### Supplied records ###
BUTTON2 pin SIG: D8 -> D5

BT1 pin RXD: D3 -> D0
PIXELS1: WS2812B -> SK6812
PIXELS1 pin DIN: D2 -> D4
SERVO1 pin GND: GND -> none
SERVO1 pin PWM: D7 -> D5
###
### Supplied records ###
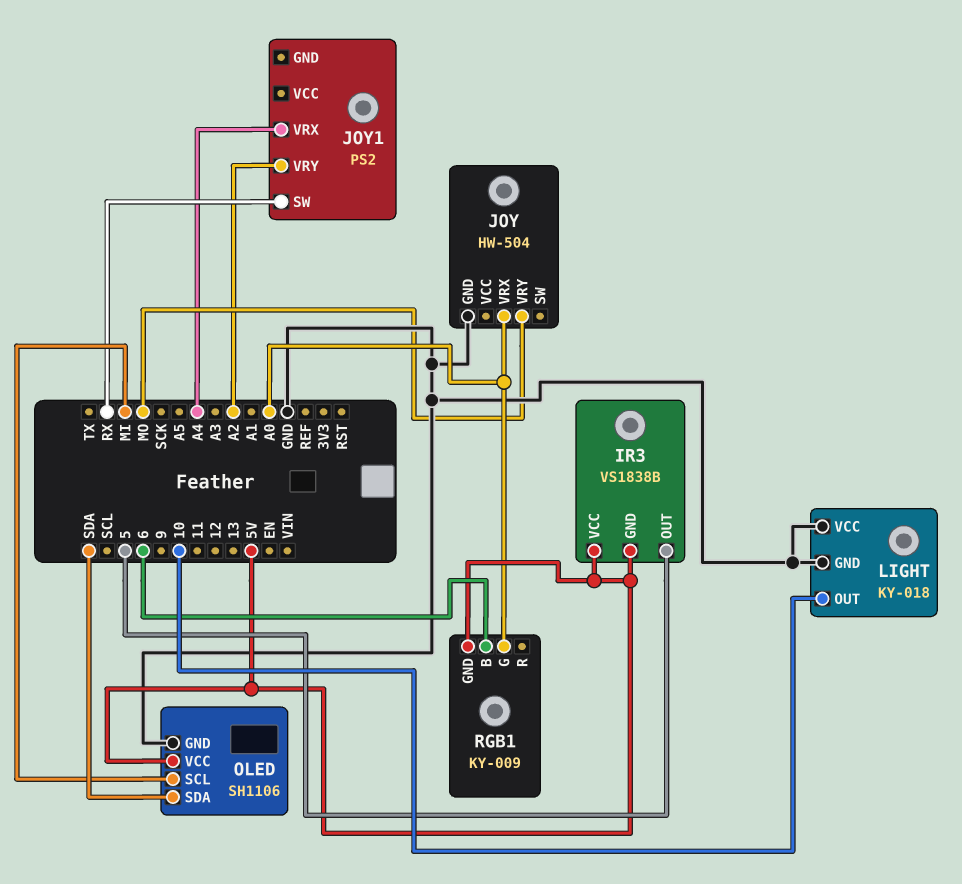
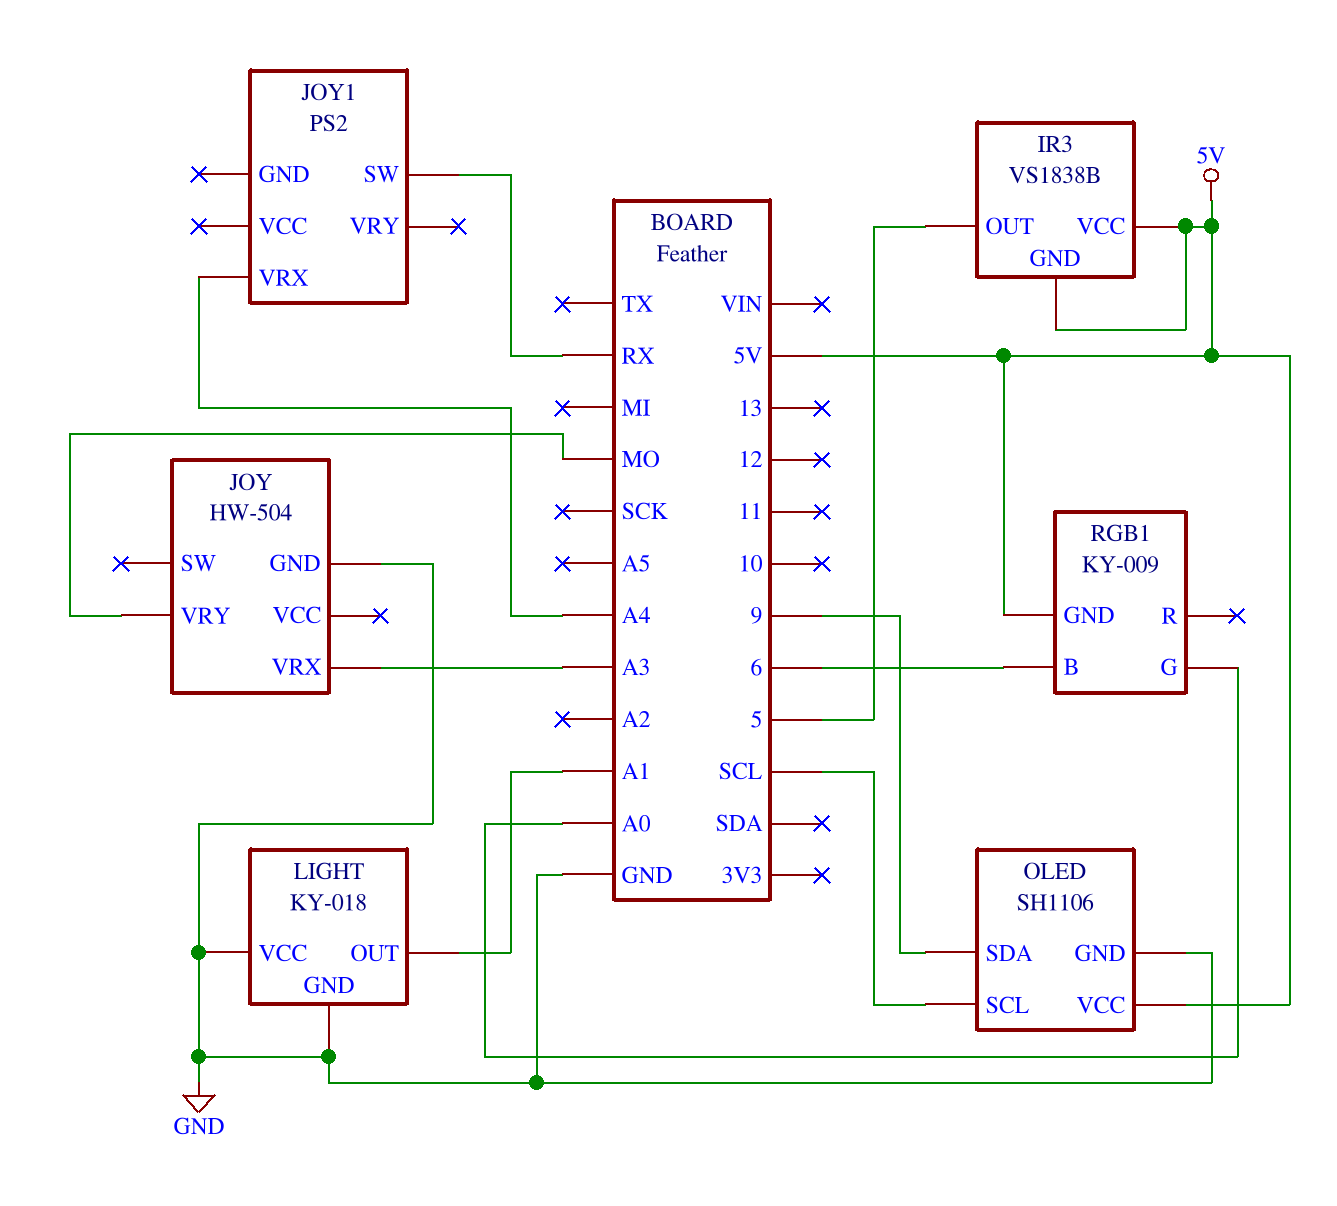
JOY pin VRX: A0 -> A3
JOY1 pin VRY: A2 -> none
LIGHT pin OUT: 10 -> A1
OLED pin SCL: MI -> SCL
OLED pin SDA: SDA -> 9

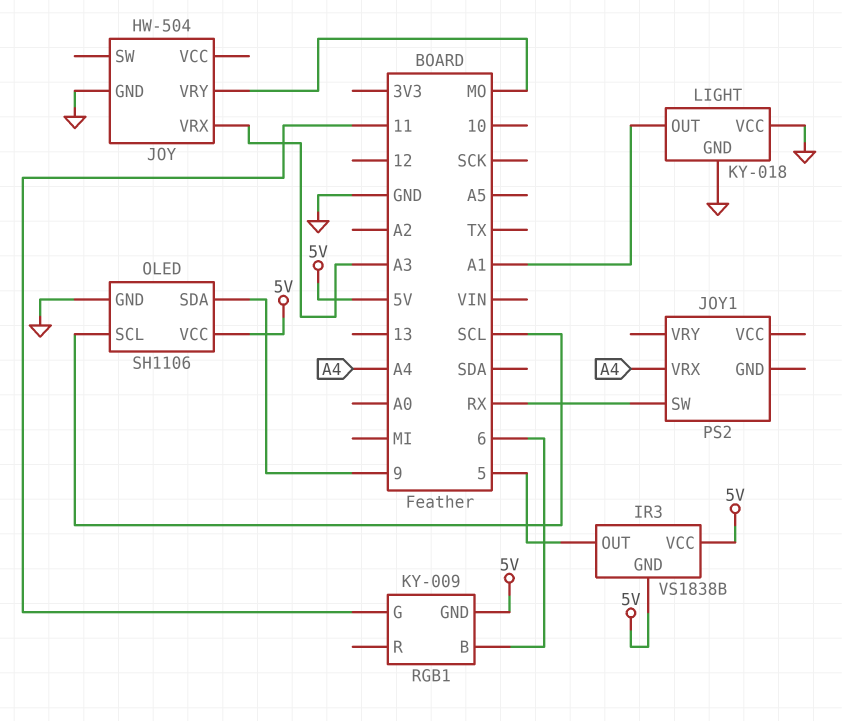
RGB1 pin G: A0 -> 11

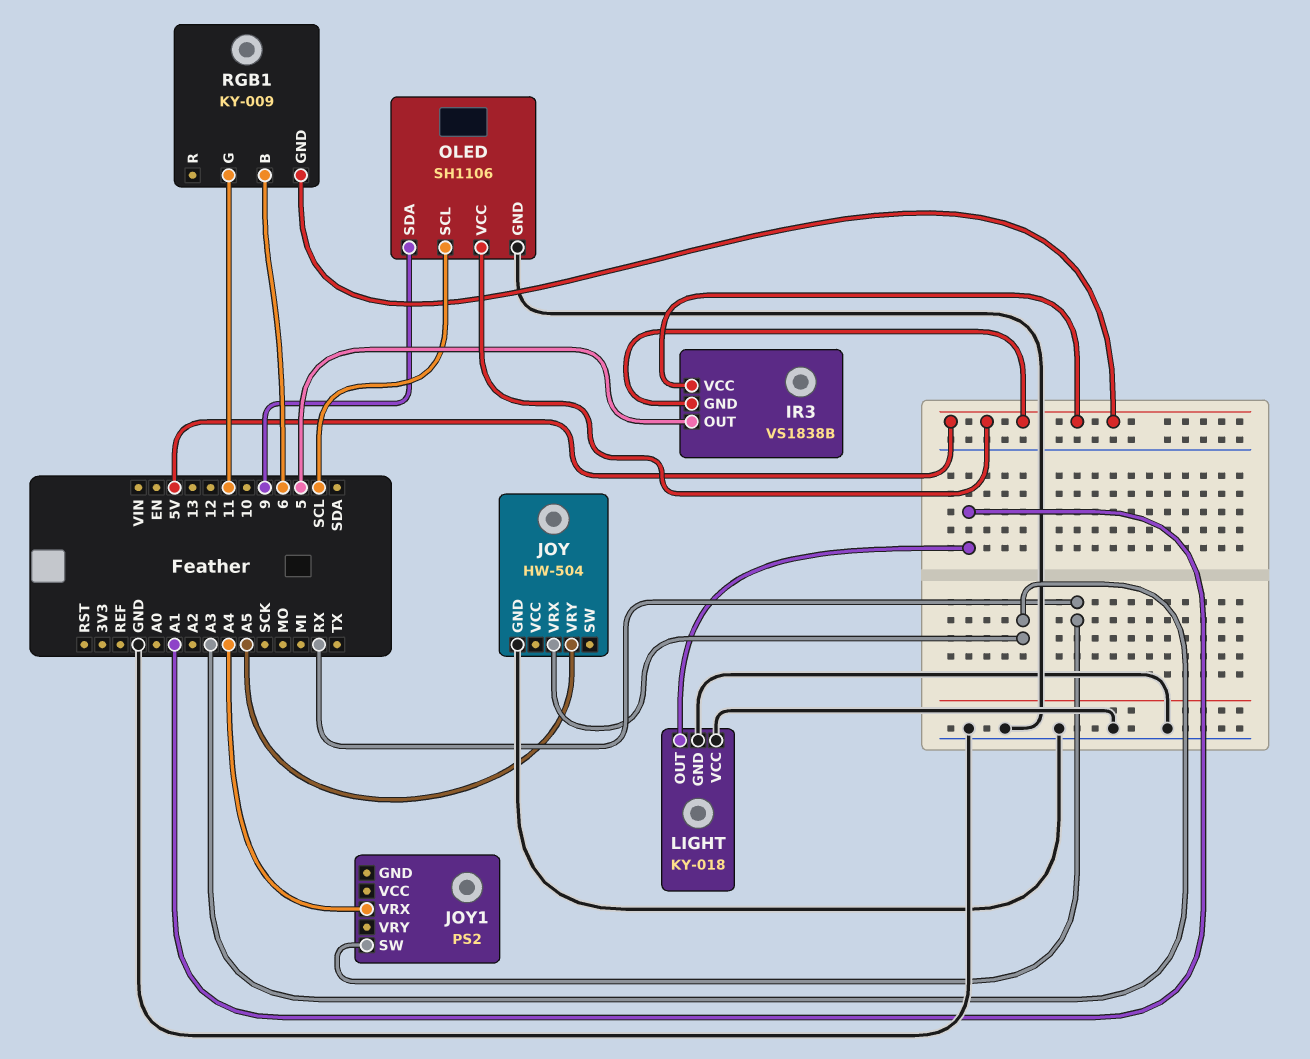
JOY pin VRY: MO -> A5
###
### Supplied records ###
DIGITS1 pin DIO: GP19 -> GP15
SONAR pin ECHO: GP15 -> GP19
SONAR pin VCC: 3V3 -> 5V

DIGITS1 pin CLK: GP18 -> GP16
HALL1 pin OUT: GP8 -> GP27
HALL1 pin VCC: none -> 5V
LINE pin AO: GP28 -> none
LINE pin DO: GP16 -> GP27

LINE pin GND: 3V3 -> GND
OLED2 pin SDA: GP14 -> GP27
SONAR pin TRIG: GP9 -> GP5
###
Exercise: Across the entries, how many lines include the string "none"? The answer should be only a number.

Finished exercise: 4